Records supplied:

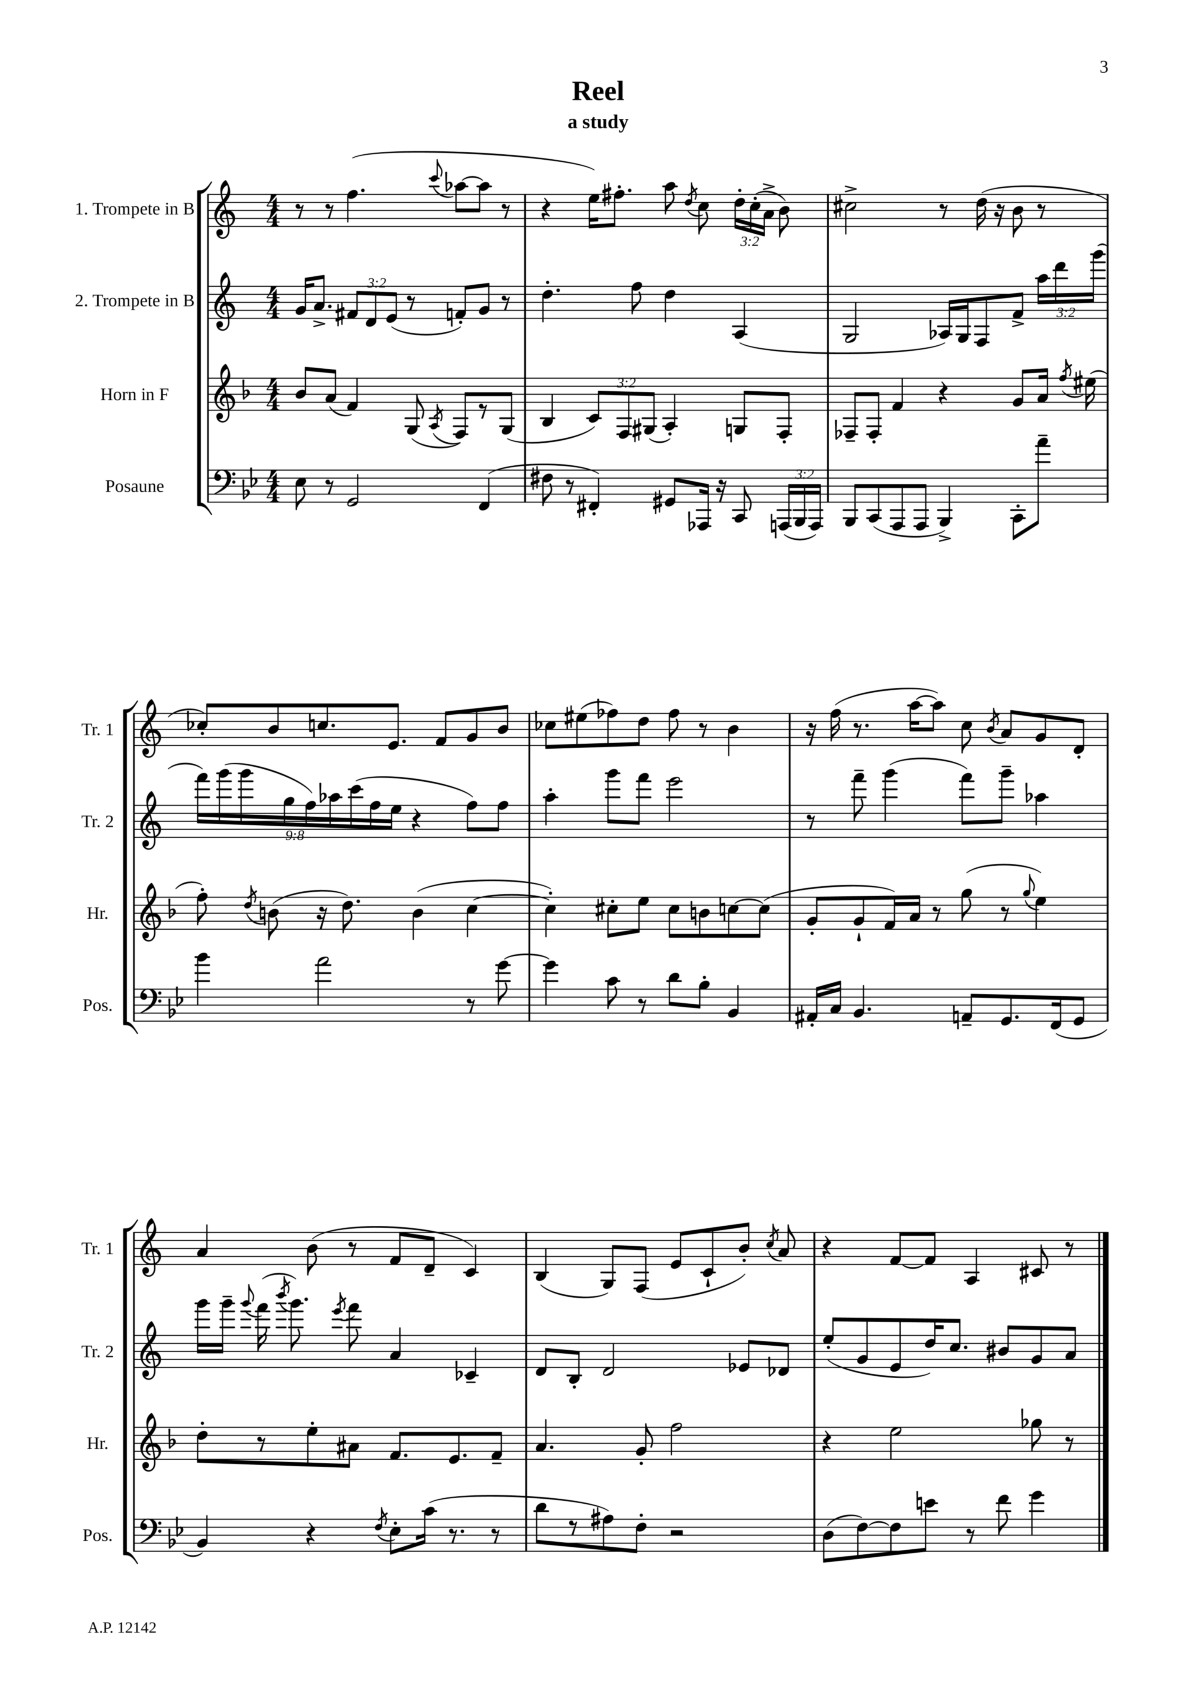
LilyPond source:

---

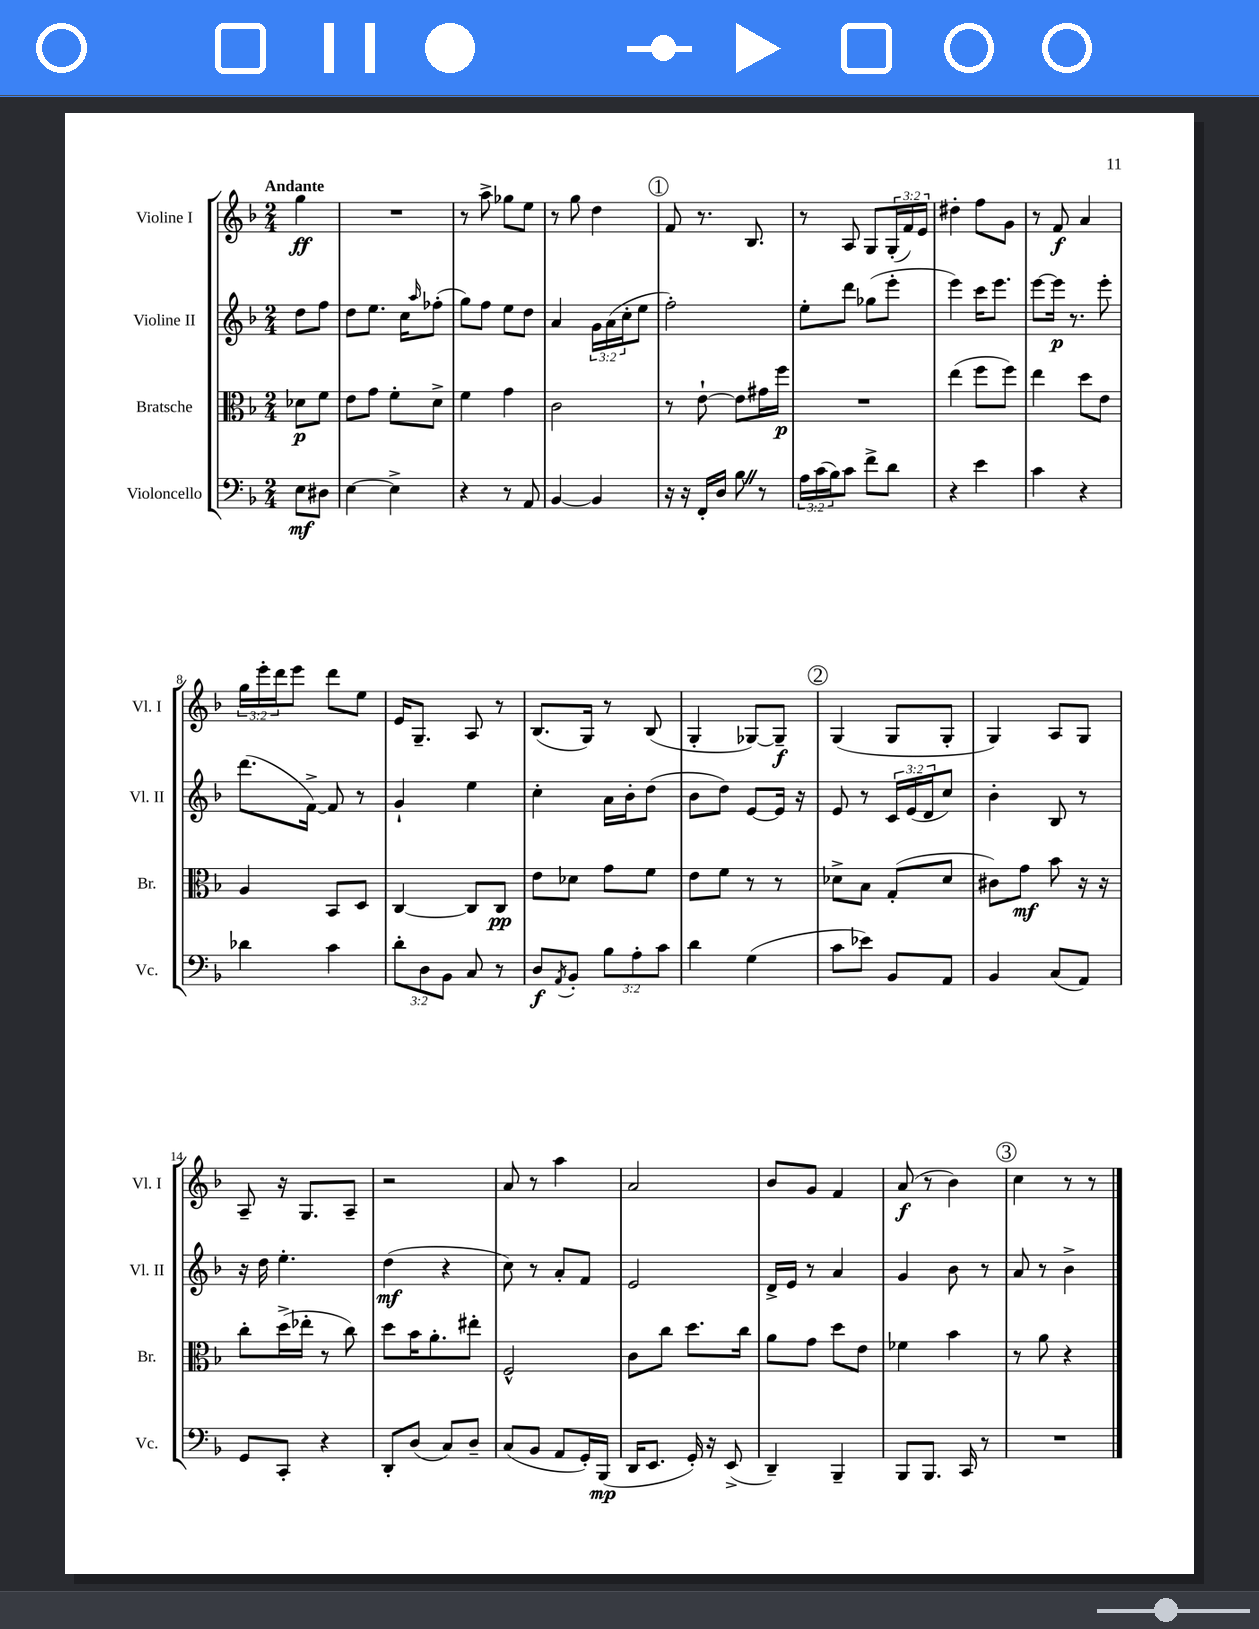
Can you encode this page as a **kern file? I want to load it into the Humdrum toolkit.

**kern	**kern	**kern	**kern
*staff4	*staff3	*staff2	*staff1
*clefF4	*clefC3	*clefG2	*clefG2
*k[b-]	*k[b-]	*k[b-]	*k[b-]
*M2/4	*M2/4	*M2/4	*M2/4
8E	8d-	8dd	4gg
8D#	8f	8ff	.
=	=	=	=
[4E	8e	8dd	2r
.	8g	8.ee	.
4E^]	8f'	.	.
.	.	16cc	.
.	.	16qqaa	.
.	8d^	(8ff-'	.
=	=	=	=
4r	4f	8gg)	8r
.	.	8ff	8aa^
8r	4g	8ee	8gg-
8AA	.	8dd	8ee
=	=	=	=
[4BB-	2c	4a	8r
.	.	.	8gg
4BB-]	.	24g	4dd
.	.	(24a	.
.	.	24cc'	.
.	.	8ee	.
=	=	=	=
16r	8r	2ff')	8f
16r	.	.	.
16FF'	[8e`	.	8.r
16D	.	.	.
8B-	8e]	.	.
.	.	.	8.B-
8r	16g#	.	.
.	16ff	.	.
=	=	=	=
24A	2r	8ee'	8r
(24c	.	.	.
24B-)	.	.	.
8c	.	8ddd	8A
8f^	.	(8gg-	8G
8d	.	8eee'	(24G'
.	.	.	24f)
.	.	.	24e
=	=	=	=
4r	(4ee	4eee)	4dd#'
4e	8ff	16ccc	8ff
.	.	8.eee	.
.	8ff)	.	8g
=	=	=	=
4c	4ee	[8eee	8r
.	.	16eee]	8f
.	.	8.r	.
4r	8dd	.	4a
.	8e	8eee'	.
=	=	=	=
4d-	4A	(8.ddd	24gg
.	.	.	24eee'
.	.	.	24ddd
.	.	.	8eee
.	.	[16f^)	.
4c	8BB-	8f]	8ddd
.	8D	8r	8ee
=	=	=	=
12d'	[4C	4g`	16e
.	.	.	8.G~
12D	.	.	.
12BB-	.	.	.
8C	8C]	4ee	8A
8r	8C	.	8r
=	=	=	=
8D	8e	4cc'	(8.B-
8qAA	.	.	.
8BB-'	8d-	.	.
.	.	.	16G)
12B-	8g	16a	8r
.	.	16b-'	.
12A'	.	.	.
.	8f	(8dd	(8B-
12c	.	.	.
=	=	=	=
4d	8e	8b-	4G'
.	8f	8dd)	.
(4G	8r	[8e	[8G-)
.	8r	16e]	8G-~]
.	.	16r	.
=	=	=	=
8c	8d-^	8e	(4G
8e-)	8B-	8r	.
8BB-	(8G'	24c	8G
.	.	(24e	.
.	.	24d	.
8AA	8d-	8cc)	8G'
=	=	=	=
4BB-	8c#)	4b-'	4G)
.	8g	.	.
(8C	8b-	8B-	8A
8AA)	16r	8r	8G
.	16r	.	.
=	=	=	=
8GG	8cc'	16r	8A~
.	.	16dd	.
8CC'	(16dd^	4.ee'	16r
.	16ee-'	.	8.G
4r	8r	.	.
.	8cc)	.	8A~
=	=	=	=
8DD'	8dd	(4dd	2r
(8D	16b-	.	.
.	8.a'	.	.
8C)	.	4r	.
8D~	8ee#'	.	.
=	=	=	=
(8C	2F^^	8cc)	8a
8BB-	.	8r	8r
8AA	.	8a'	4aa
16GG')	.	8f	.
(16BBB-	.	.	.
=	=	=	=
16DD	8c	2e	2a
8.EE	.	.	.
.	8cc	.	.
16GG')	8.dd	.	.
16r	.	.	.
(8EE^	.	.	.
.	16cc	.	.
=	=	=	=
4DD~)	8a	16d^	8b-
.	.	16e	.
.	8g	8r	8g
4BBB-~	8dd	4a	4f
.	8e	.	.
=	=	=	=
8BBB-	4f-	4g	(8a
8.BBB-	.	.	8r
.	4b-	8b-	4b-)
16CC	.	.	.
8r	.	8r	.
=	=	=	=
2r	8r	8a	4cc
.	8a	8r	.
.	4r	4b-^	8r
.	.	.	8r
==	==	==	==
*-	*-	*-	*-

Problem: How many lines in the records above contain the string "kern"? Reply with the number alone.

Task solution: 2